BEGIN INFORMATION GIVEN

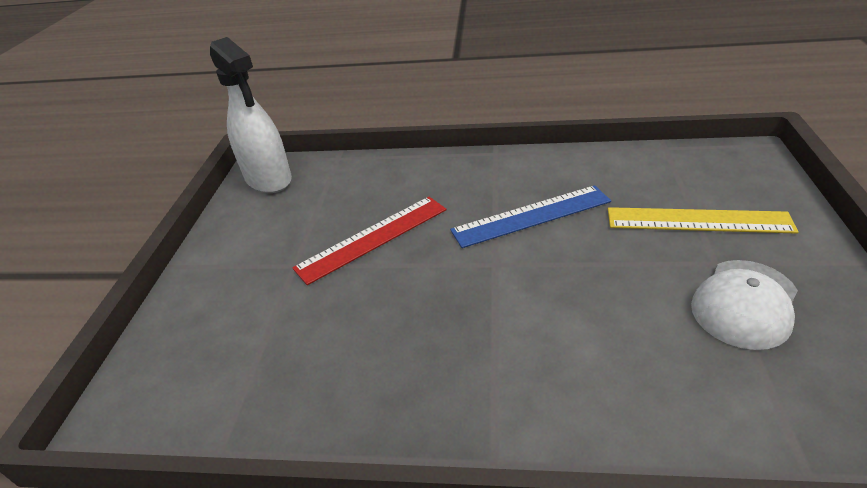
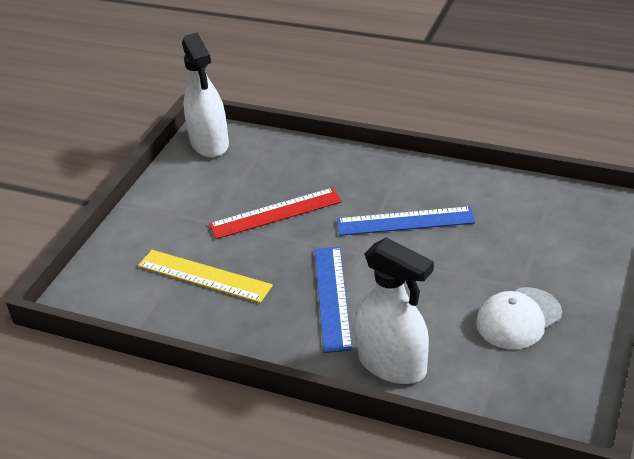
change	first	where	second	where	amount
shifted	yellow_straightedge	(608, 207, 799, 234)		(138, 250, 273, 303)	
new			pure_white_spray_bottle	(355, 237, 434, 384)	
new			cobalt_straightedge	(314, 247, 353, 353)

END INFORMATION GIVEN
BEGIN INFORMATION GIVEN

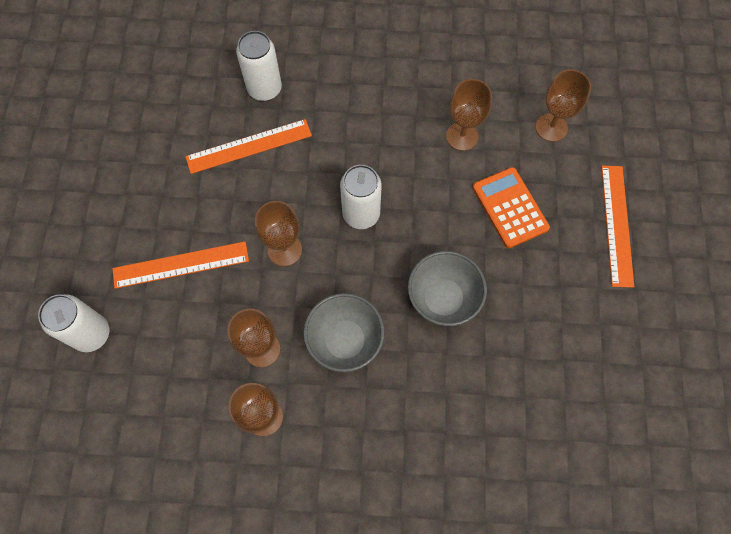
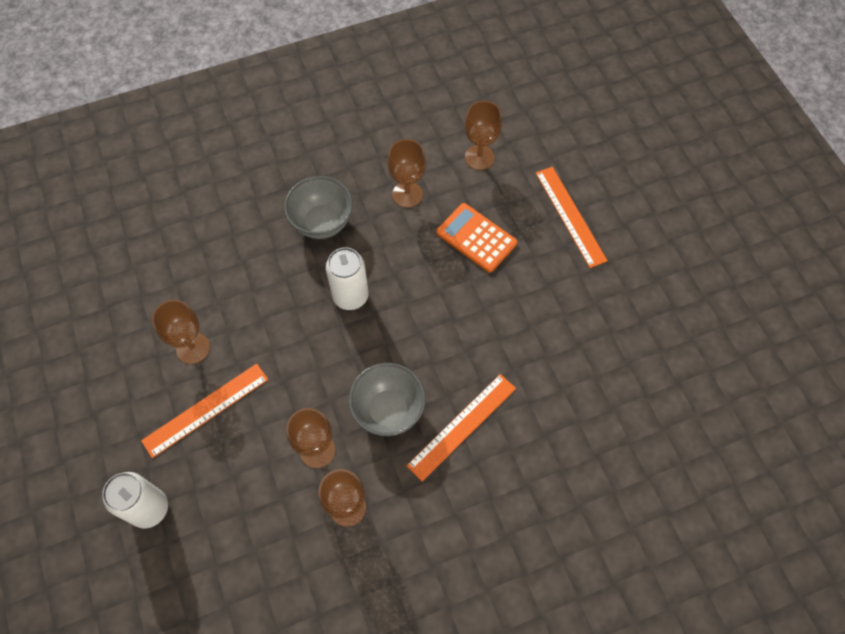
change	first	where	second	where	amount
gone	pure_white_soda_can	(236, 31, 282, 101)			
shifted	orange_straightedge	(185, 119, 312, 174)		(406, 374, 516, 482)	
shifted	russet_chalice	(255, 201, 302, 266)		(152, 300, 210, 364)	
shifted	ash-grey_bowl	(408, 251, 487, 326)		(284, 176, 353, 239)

END INFORMATION GIVEN

DIRECTIONS
Each line above that has the word "shifted" should be copied.

RESPONSE BOX
shifted	yellow_straightedge	(608, 207, 799, 234)		(138, 250, 273, 303)	
shifted	orange_straightedge	(185, 119, 312, 174)		(406, 374, 516, 482)	
shifted	russet_chalice	(255, 201, 302, 266)		(152, 300, 210, 364)	
shifted	ash-grey_bowl	(408, 251, 487, 326)		(284, 176, 353, 239)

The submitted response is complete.